Before and after images:
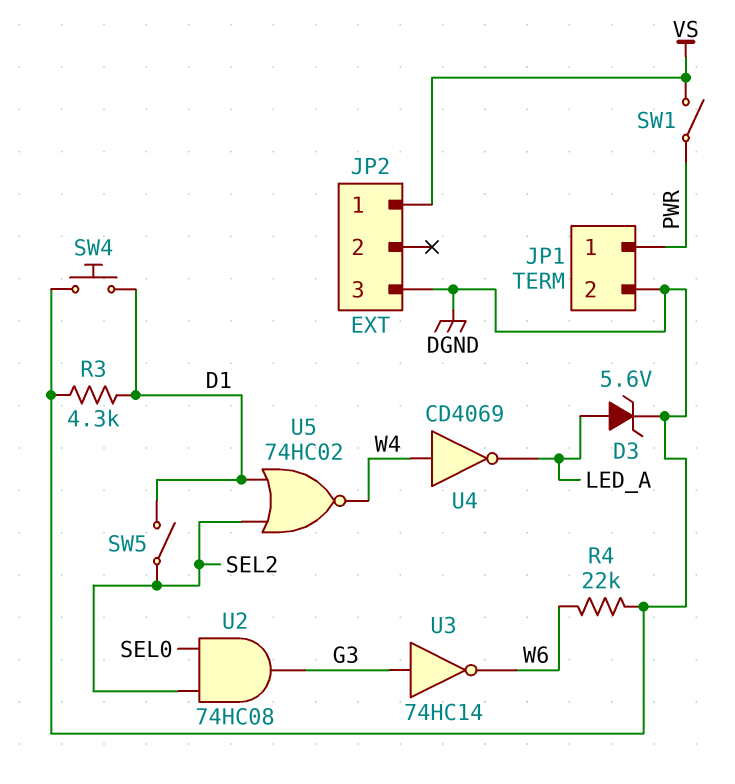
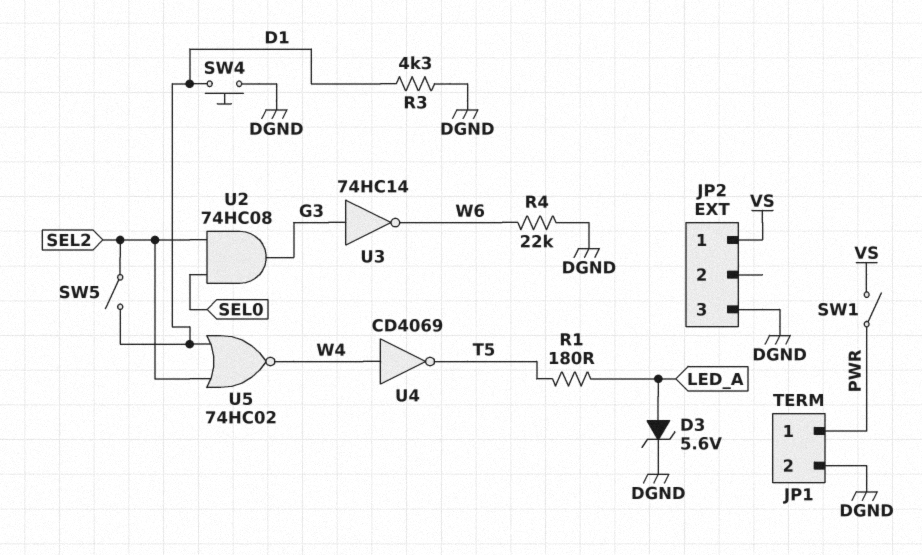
R1: none -> 180 (LED_A, T5)
U4: NOT CD4069 (in W4, out LED_A) -> NOT CD4069 (in W4, out T5)

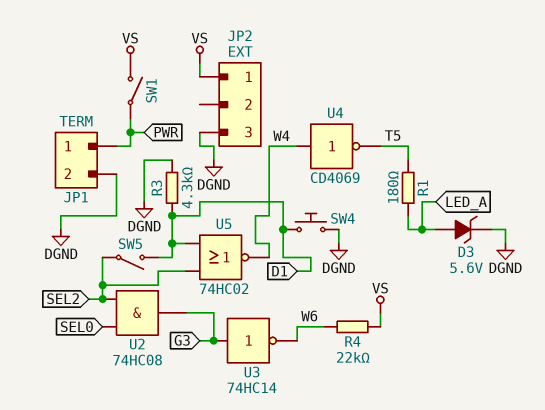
R4: 22k (DGND, W6) -> 22k (VS, W6)

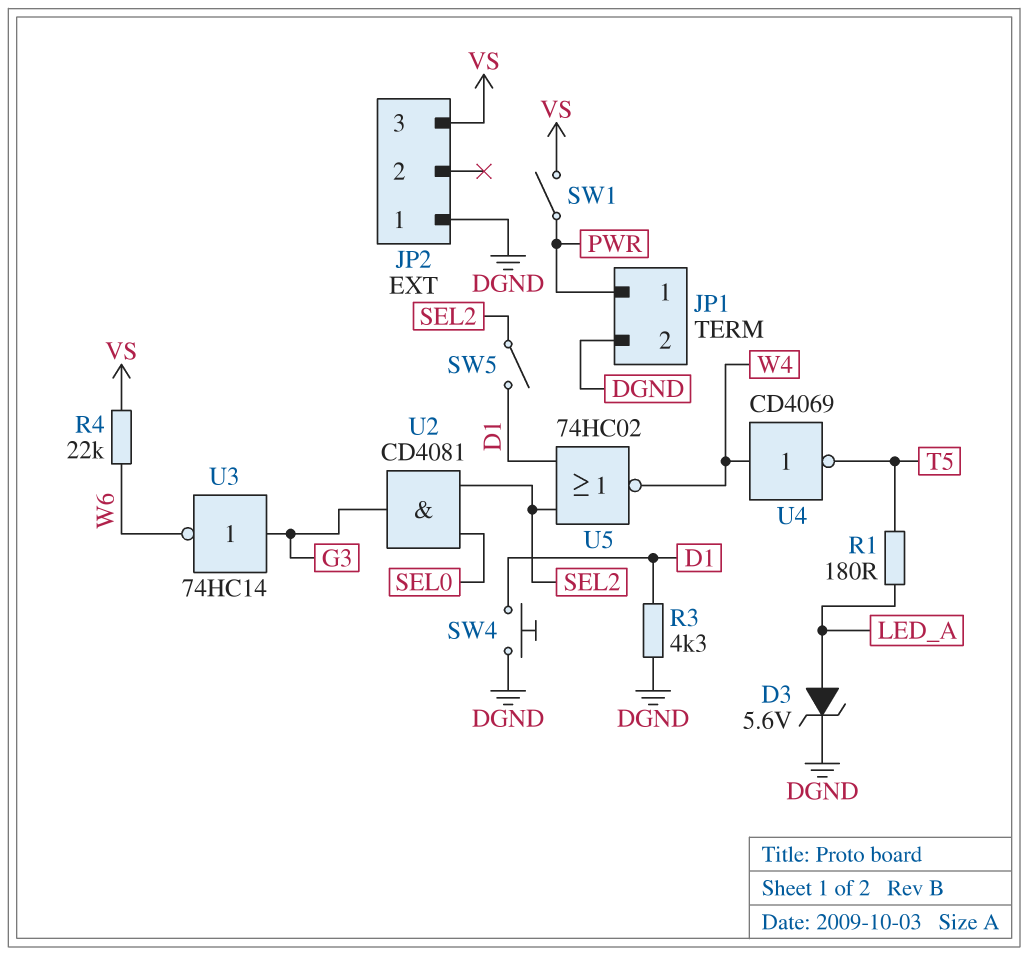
JP2 pin 1: VS -> DGND
JP2 pin 3: DGND -> VS
U2: AND 74HC08 (in SEL0, in SEL2, out G3) -> AND CD4081 (in SEL0, in SEL2, out G3)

- [EXERCISE AIM]:
Output exactly what runs from the line with "JP2 pin 3: DGND -> VS" to the final line above, both lines included, and nothing else.

- [RESPONSE TO THE EXERCISE]:
JP2 pin 3: DGND -> VS
U2: AND 74HC08 (in SEL0, in SEL2, out G3) -> AND CD4081 (in SEL0, in SEL2, out G3)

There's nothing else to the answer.